RECORDS SUPPLIED –

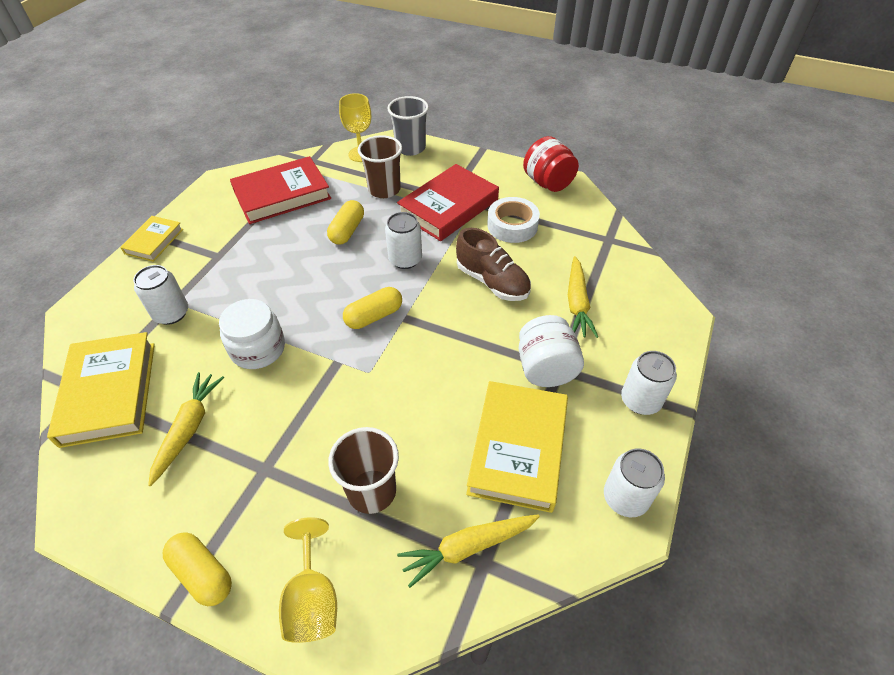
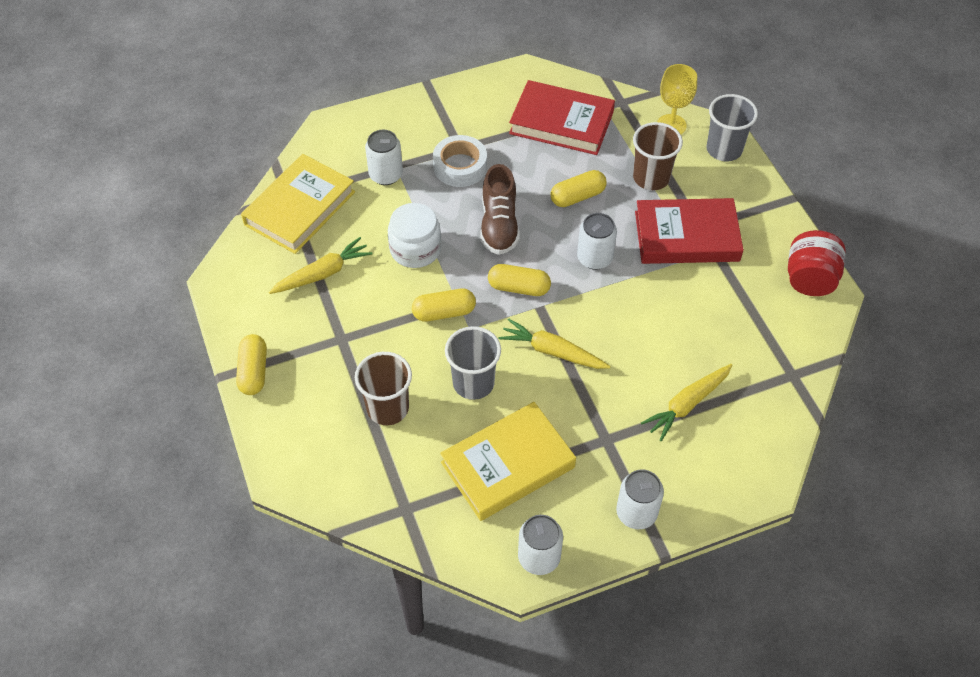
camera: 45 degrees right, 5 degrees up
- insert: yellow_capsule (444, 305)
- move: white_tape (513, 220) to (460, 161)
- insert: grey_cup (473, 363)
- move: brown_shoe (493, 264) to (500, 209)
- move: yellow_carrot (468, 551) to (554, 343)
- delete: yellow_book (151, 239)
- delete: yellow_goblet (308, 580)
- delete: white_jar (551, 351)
...
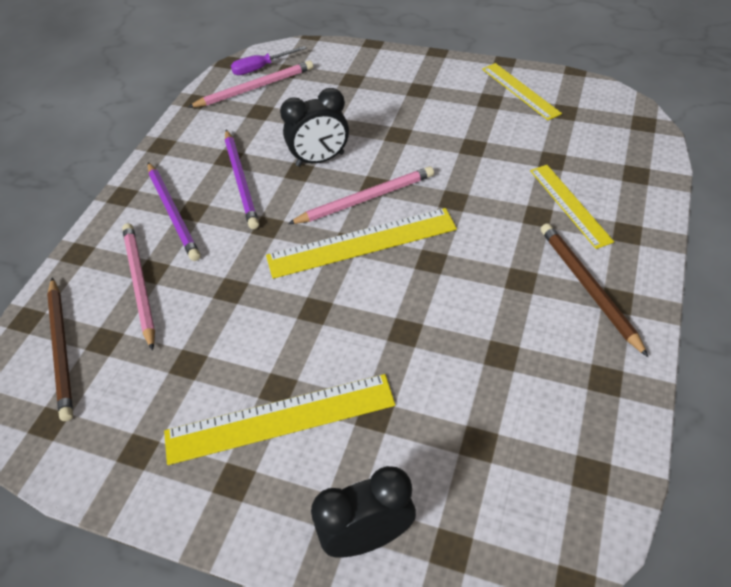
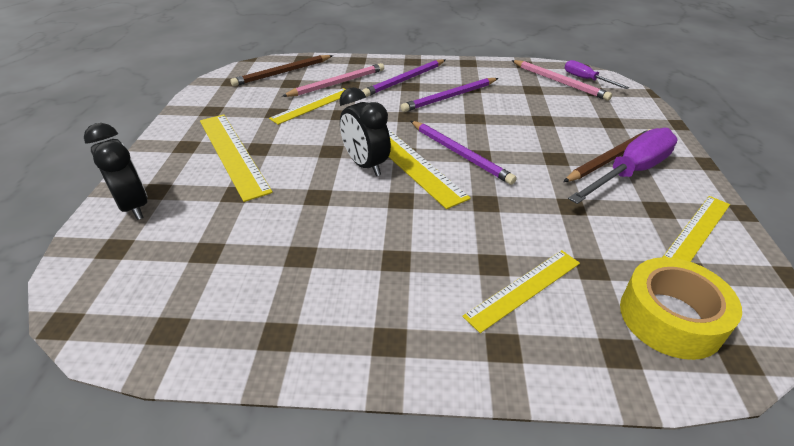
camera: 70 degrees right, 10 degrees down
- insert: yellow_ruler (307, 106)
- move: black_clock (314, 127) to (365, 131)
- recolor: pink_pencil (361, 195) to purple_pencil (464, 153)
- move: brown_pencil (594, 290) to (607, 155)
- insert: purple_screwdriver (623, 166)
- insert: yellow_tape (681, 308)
--
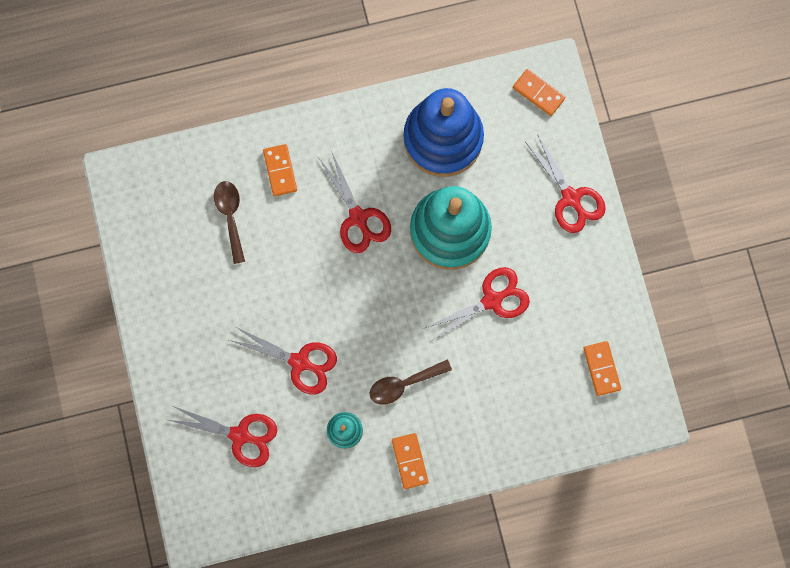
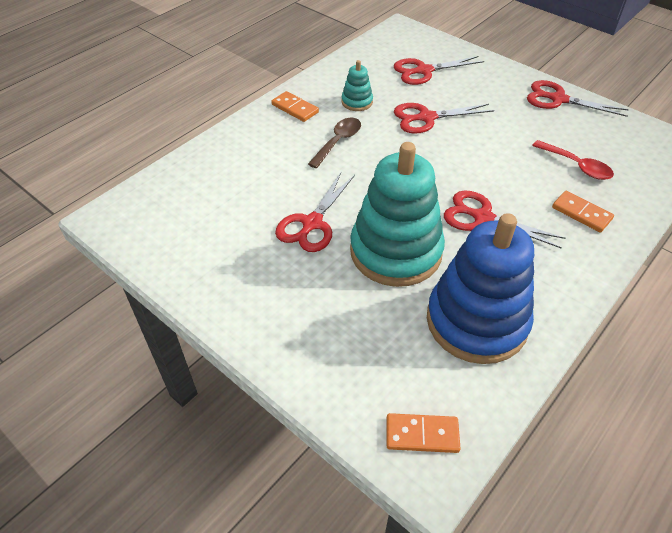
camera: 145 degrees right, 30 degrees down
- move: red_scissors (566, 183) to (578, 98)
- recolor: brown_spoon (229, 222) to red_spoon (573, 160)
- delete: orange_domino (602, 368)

WORK REQUIRED –
Scan the data above for the string "degrees" and copy each line where it appears.

WRITTEN ANSWER –
camera: 45 degrees right, 5 degrees up
camera: 70 degrees right, 10 degrees down
camera: 145 degrees right, 30 degrees down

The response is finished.